* _EXERCISE_
Extract each line holding the word "moved" from the entries.

Data extracted from a collection
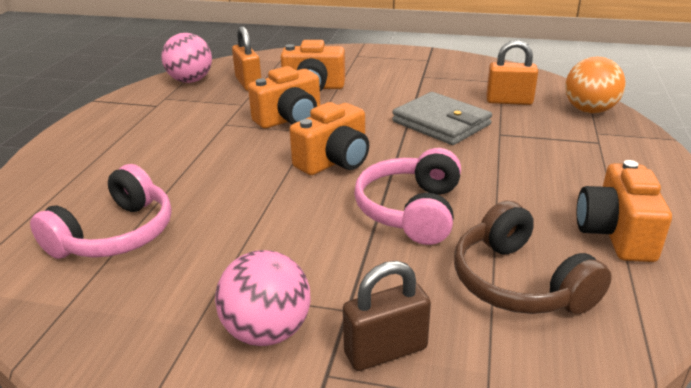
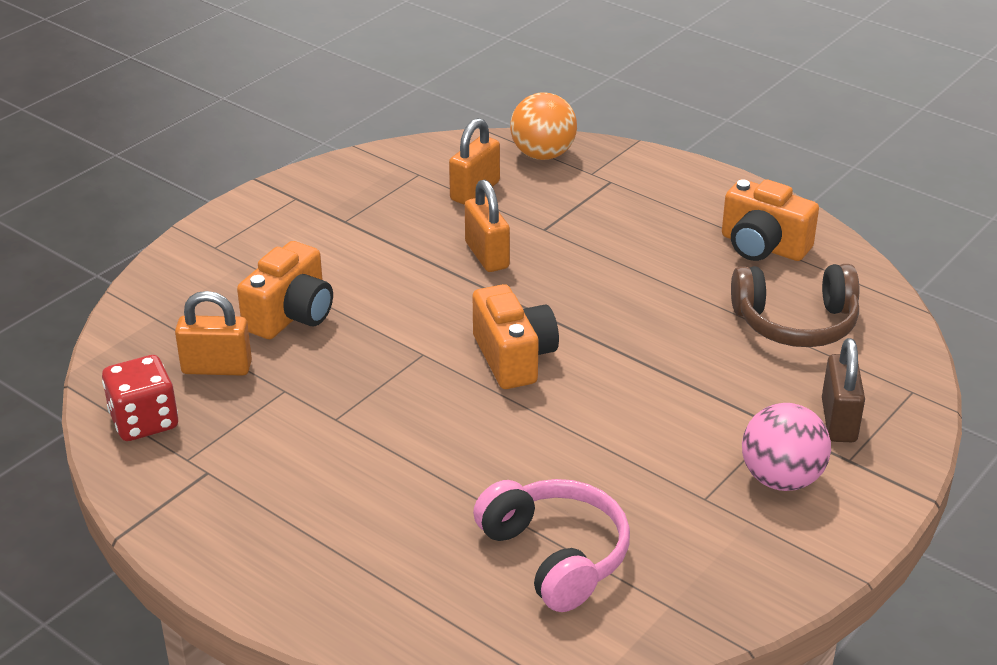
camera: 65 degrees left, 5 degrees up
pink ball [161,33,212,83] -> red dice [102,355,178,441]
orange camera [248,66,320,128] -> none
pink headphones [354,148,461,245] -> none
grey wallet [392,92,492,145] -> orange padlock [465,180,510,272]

--

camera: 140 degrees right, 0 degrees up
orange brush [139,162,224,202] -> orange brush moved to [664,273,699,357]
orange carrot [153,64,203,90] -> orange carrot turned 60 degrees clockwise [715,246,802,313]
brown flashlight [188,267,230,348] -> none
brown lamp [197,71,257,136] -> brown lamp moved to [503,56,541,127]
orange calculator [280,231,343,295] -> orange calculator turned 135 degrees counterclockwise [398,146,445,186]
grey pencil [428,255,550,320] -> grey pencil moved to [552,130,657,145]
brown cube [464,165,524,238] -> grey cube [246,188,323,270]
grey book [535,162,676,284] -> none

* _FINISHED EXERCISE_
orange brush [139,162,224,202] -> orange brush moved to [664,273,699,357]
brown lamp [197,71,257,136] -> brown lamp moved to [503,56,541,127]
grey pencil [428,255,550,320] -> grey pencil moved to [552,130,657,145]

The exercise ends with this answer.